> [Provided material]
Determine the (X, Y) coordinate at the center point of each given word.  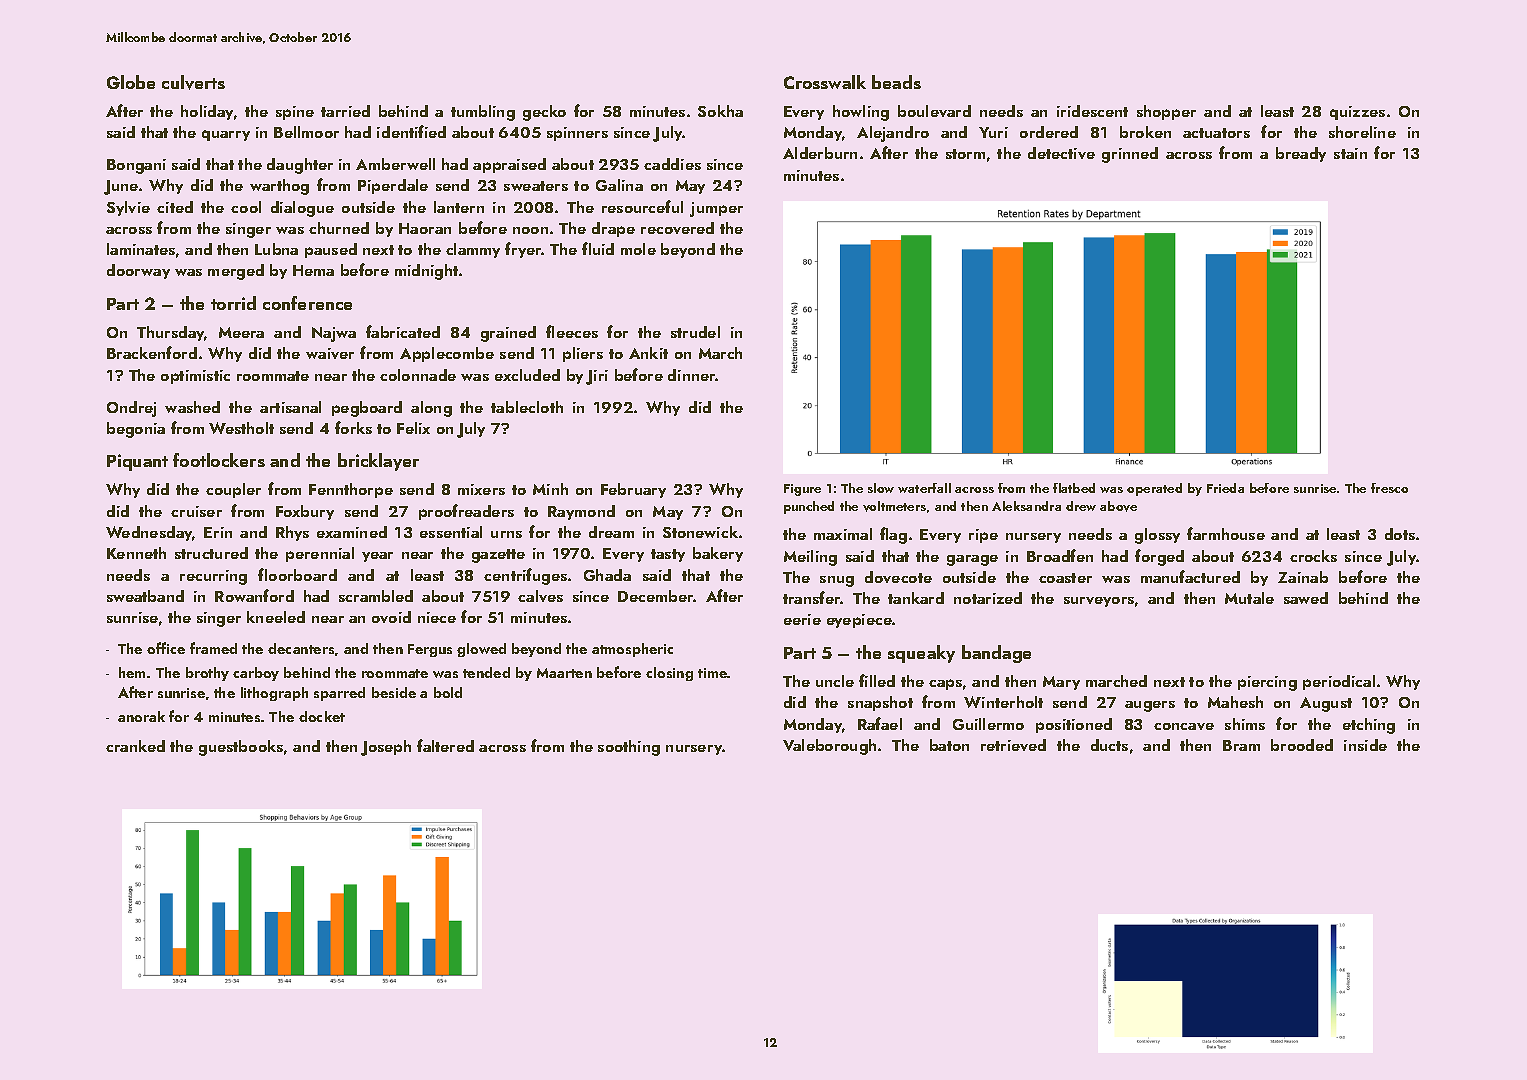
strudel (695, 332)
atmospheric (632, 650)
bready (1301, 154)
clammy (473, 250)
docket (322, 716)
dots (1400, 534)
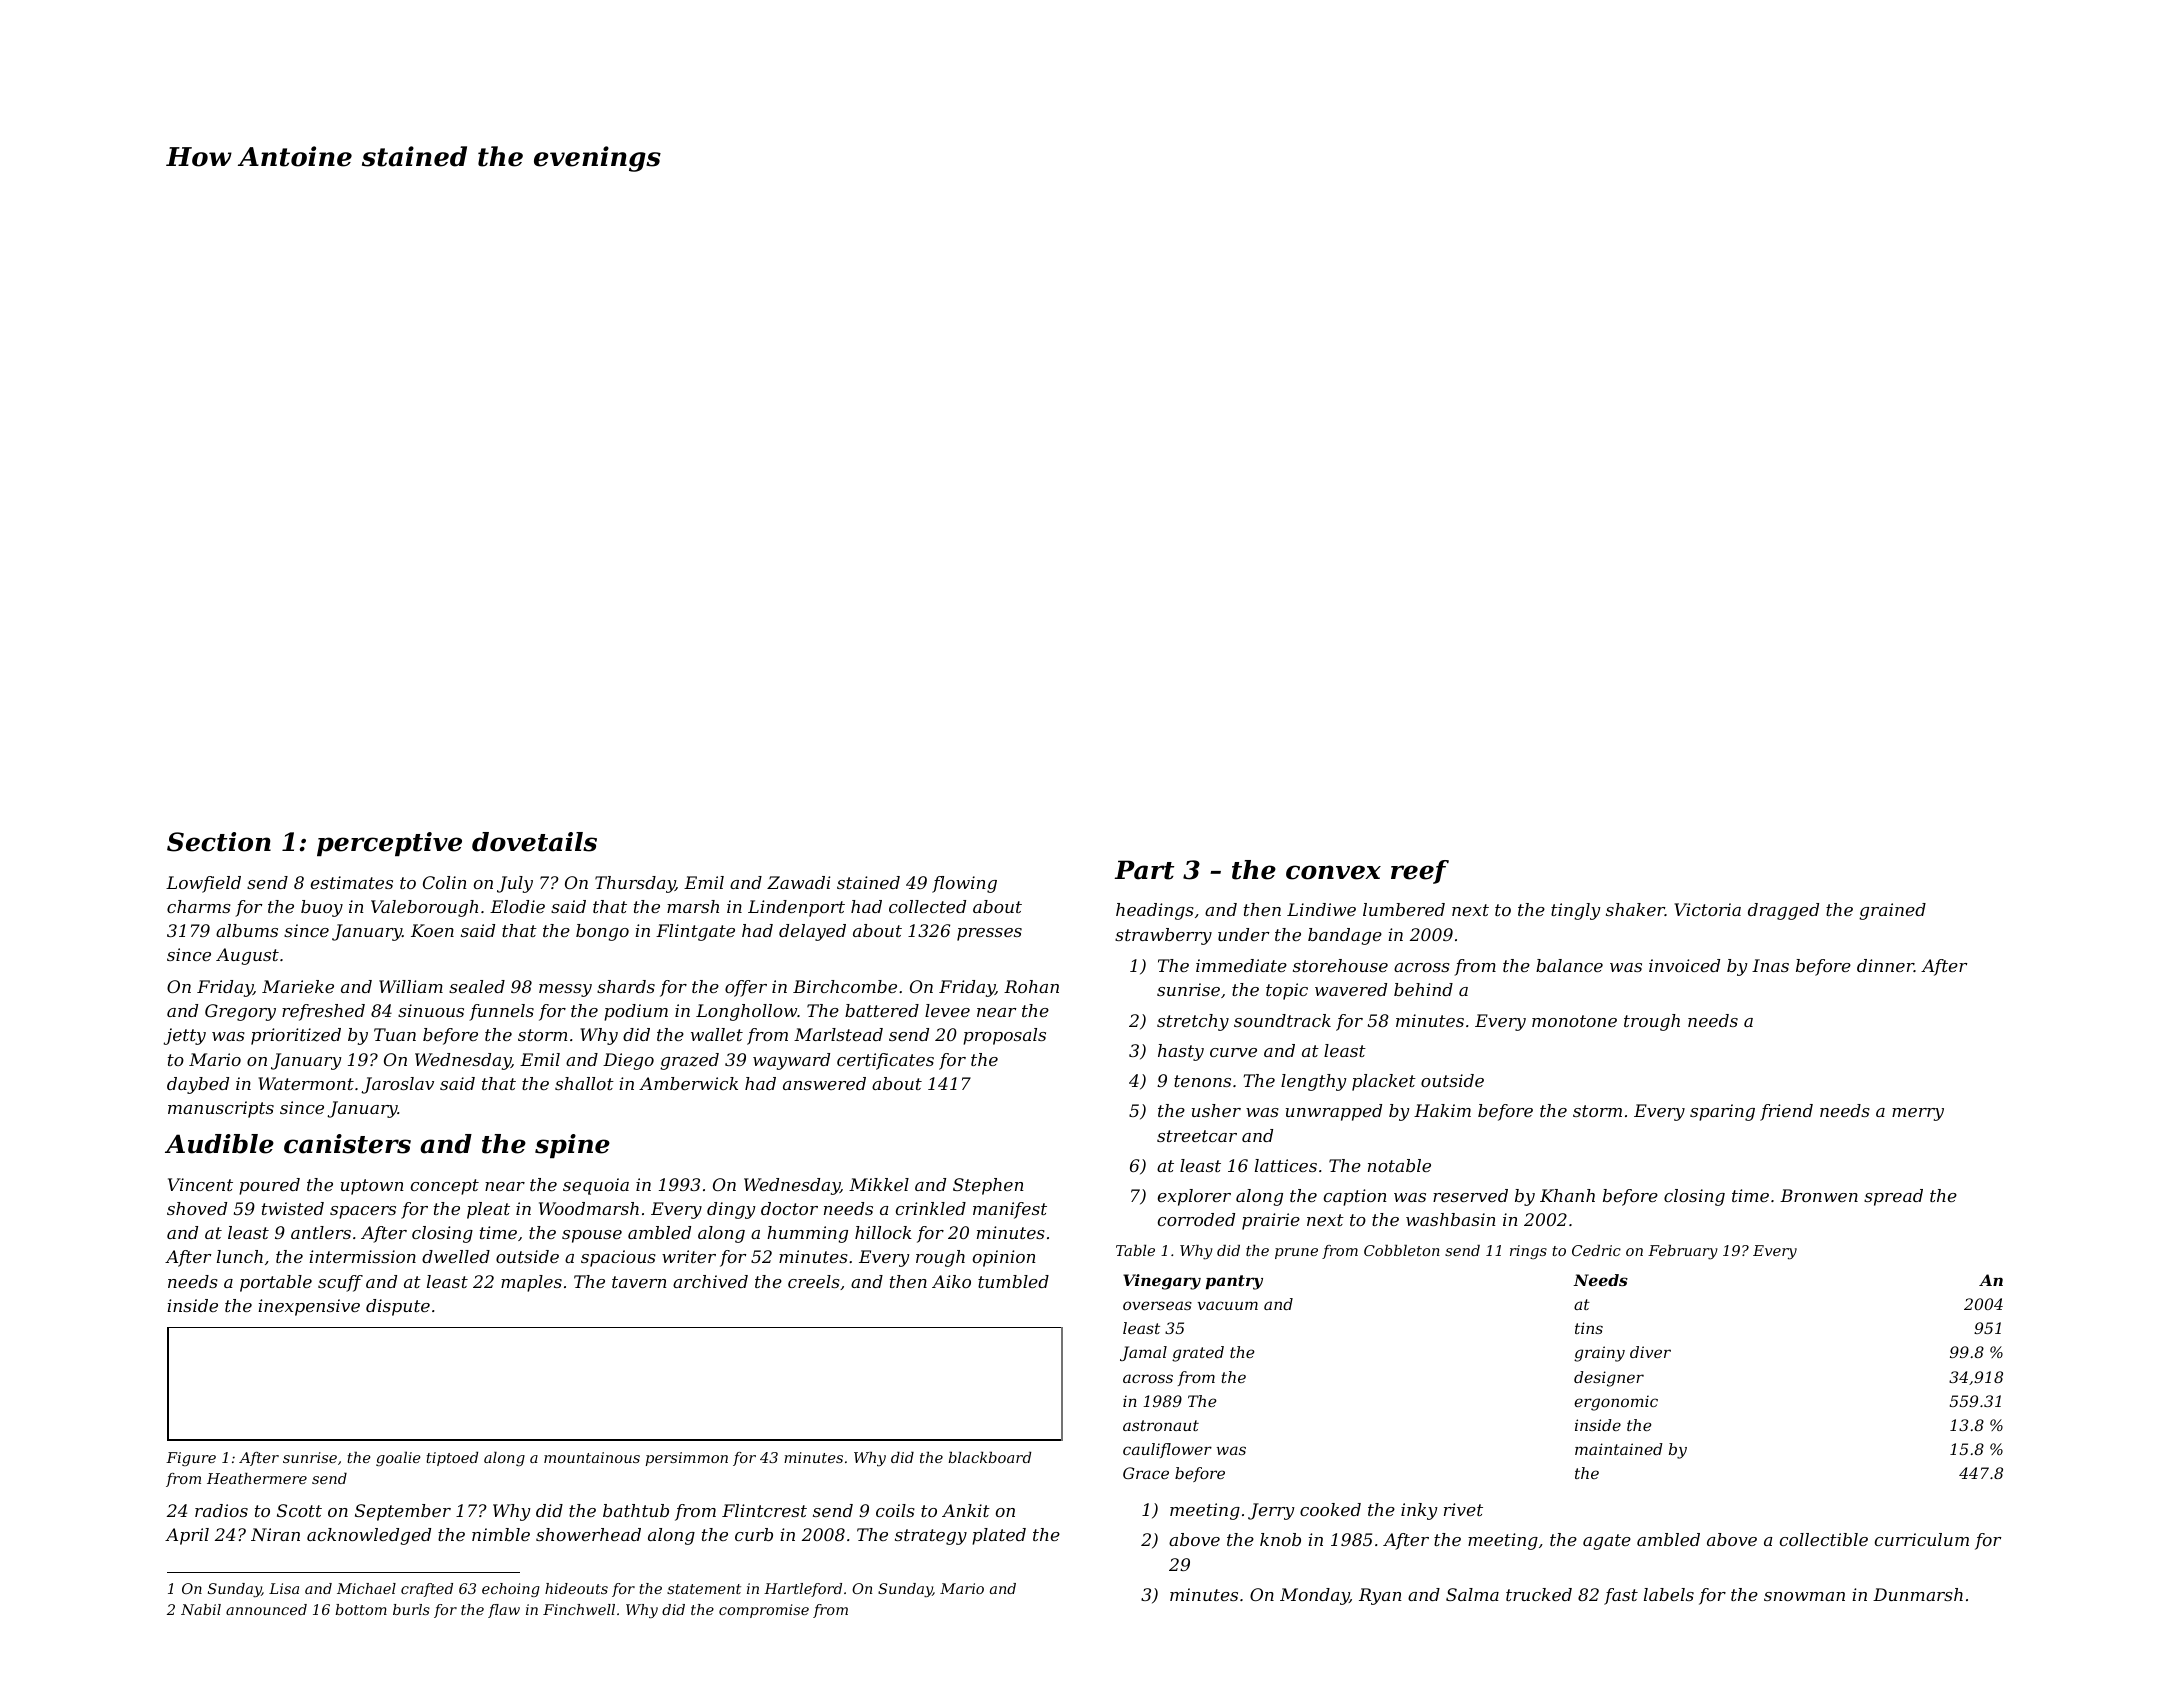 This page has height=1683, width=2178. I want to click on diver, so click(1650, 1352).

> [Exercise directions]
Lay out every line of the entries above as a JSON list of strings, one string per line, skipping any blank lines. Omit the pictures.

> [Full solution]
[
  "Determine the (X, Y) coordinate at the center point of each given word.  ",
  "strudel (695, 332)",
  "atmospheric (632, 650)",
  "bready (1301, 154)",
  "clammy (473, 250)",
  "docket (322, 716)",
  "dots (1400, 534)",
  " This page has height=1683, width=2178. I want to click on diver, so click(1650, 1352)."
]